Stored items:
● ● ● ● ● ● ●

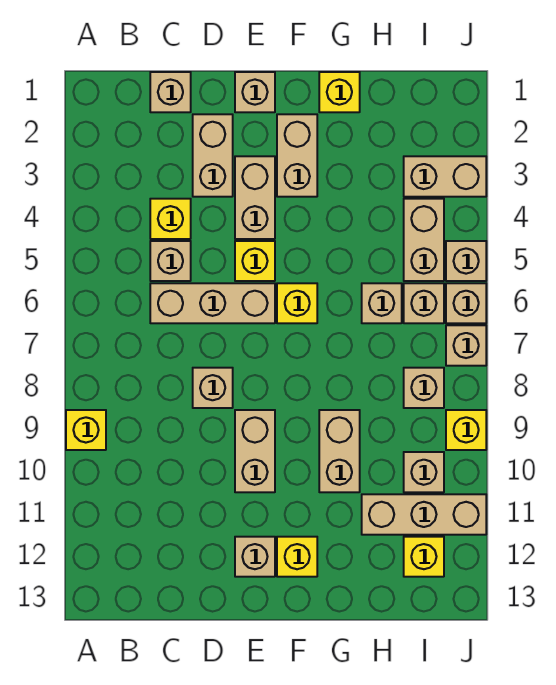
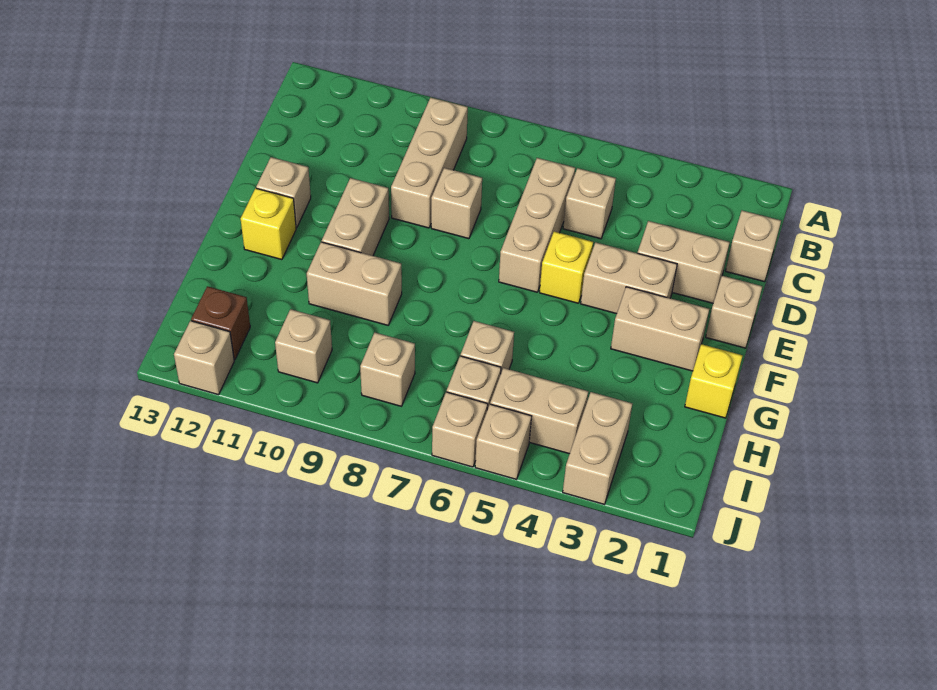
yellow 1x1 brick [66,410,106,450] -> none
yellow 1x1 brick [150,199,191,239] -> none
tan 1x2 brick [235,410,275,492] -> tan 1x2 brick turned to [322,178,389,256]
yellow 1x1 brick [277,283,317,323] -> none
tan 1x3 brick [362,494,486,535] -> tan 1x3 brick moved to [391,98,468,228]
yellow 1x1 brick [404,537,444,577] -> brown 1x1 brick [191,286,250,360]
tan 1x1 brick [446,325,486,366] -> tan 1x1 brick moved to [174,321,234,395]
yellow 1x1 brick [446,410,486,450] -> none

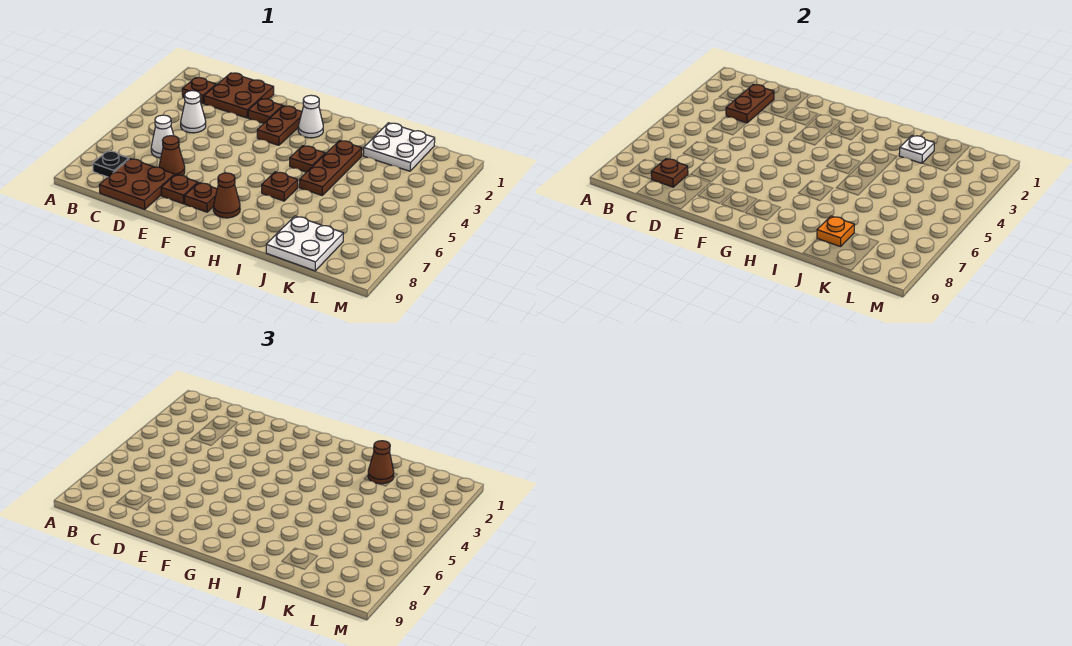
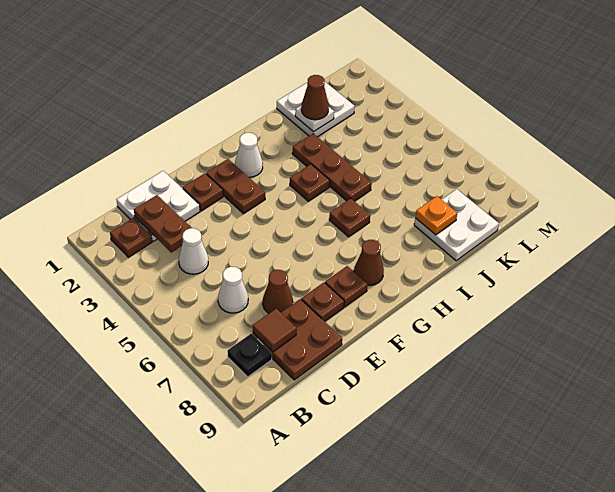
brown 2x2 plate [204,73,274,118] -> white 2x2 plate [116,171,200,242]
brown 1x1 plate [651,159,688,187] -> brown 1x1 tile [253,309,297,352]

● ● ● ● ● ● ●

You need to copy every entry exactly, taking out only the pictures.

yellow 1x1 brick [66,410,106,450] -> none
yellow 1x1 brick [150,199,191,239] -> none
tan 1x2 brick [235,410,275,492] -> tan 1x2 brick turned to [322,178,389,256]
yellow 1x1 brick [277,283,317,323] -> none
tan 1x3 brick [362,494,486,535] -> tan 1x3 brick moved to [391,98,468,228]
yellow 1x1 brick [404,537,444,577] -> brown 1x1 brick [191,286,250,360]
tan 1x1 brick [446,325,486,366] -> tan 1x1 brick moved to [174,321,234,395]
yellow 1x1 brick [446,410,486,450] -> none

brown 2x2 plate [204,73,274,118] -> white 2x2 plate [116,171,200,242]
brown 1x1 plate [651,159,688,187] -> brown 1x1 tile [253,309,297,352]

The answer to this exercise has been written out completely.